▸ Requirement: Required from the data below: the exact lines starting at the line containing "yellow teapot [127,335,210,438] ->" and ending at the line containing "yellow pot [147,483,245,573]", with both ends kept and all pictures dropped.

▸ Dataset:
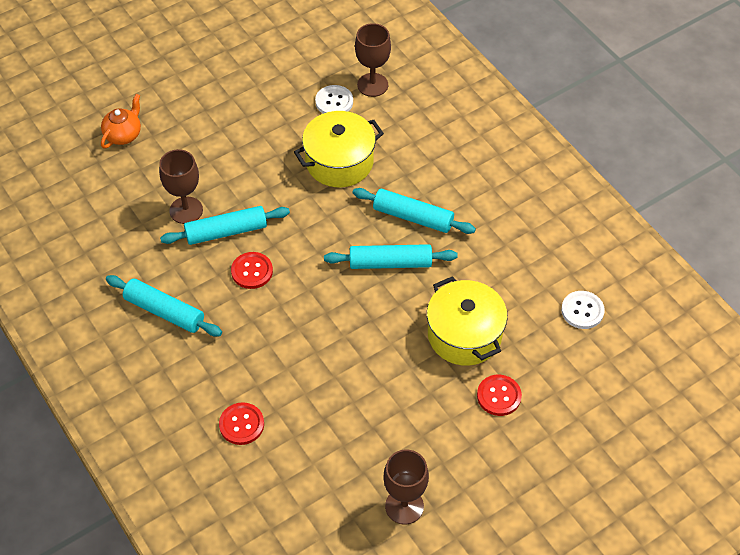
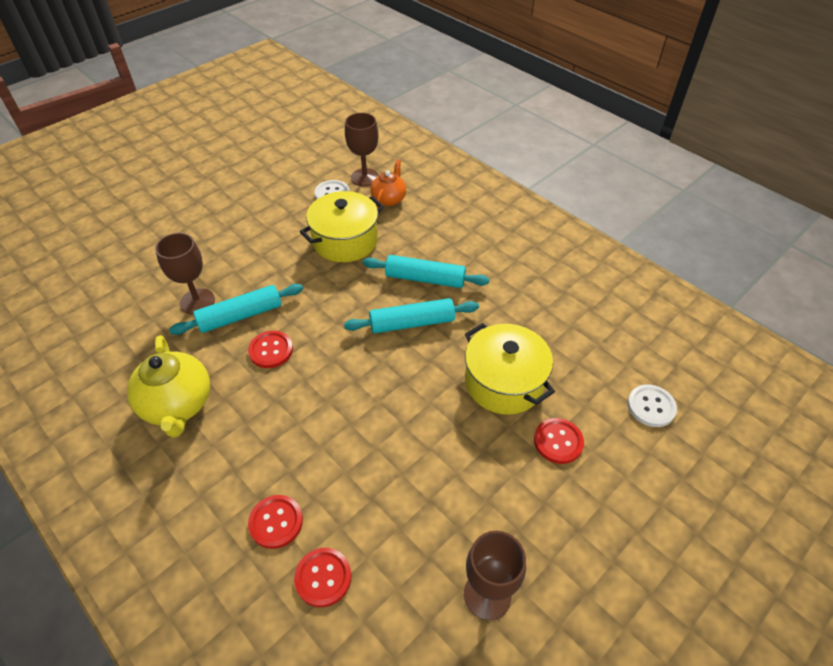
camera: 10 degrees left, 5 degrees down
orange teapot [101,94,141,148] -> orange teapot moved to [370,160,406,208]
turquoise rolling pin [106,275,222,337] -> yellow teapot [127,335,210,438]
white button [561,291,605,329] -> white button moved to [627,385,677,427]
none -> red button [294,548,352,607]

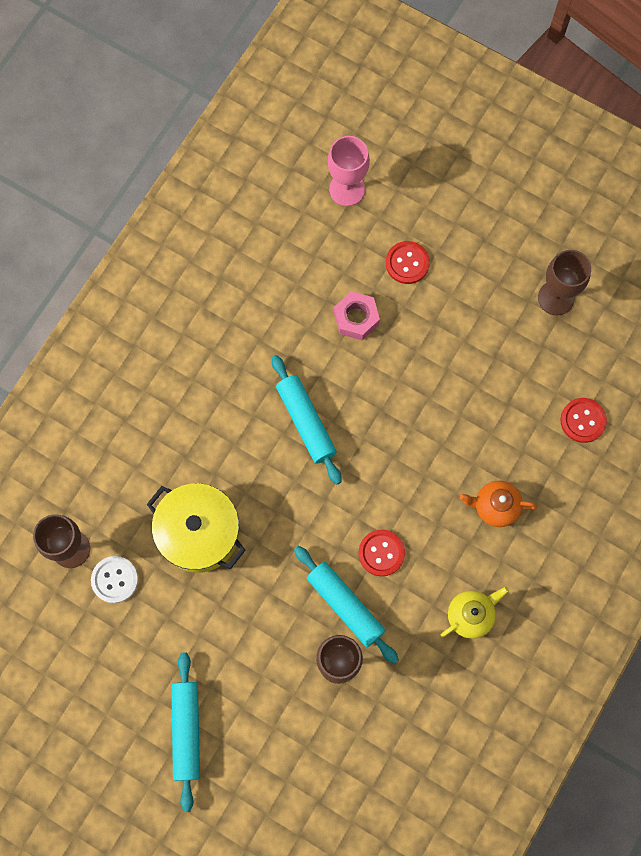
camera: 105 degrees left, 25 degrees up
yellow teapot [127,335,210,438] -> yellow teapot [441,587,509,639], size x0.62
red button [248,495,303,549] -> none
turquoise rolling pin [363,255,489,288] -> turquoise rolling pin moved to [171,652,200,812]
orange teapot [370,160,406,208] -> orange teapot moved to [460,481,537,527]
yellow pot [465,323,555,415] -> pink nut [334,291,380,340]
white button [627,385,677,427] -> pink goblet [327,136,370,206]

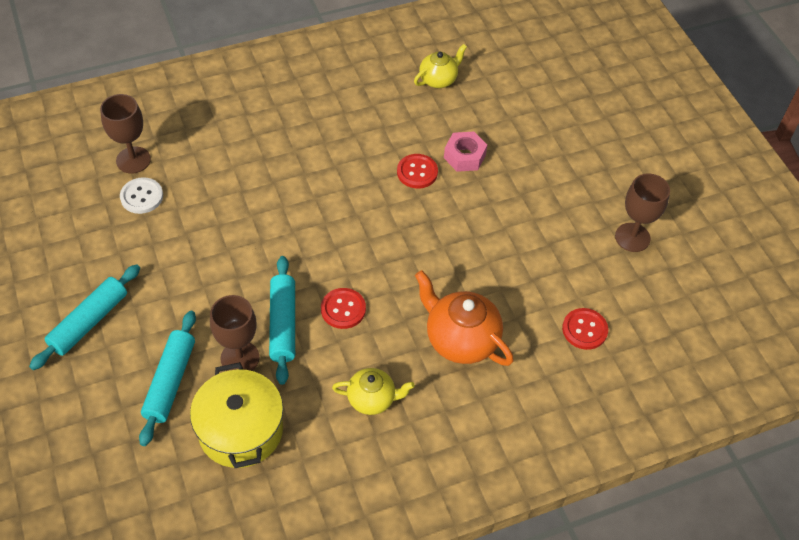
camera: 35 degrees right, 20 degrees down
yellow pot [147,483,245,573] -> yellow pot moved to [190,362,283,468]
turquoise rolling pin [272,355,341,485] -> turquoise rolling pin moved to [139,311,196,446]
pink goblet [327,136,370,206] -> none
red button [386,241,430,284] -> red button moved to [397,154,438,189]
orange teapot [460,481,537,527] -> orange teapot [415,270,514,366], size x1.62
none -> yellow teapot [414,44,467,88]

▸ Completed task:
yellow teapot [127,335,210,438] -> yellow teapot [441,587,509,639], size x0.62
red button [248,495,303,549] -> none
turquoise rolling pin [363,255,489,288] -> turquoise rolling pin moved to [171,652,200,812]
orange teapot [370,160,406,208] -> orange teapot moved to [460,481,537,527]
yellow pot [465,323,555,415] -> pink nut [334,291,380,340]
white button [627,385,677,427] -> pink goblet [327,136,370,206]

camera: 35 degrees right, 20 degrees down
yellow pot [147,483,245,573] -> yellow pot moved to [190,362,283,468]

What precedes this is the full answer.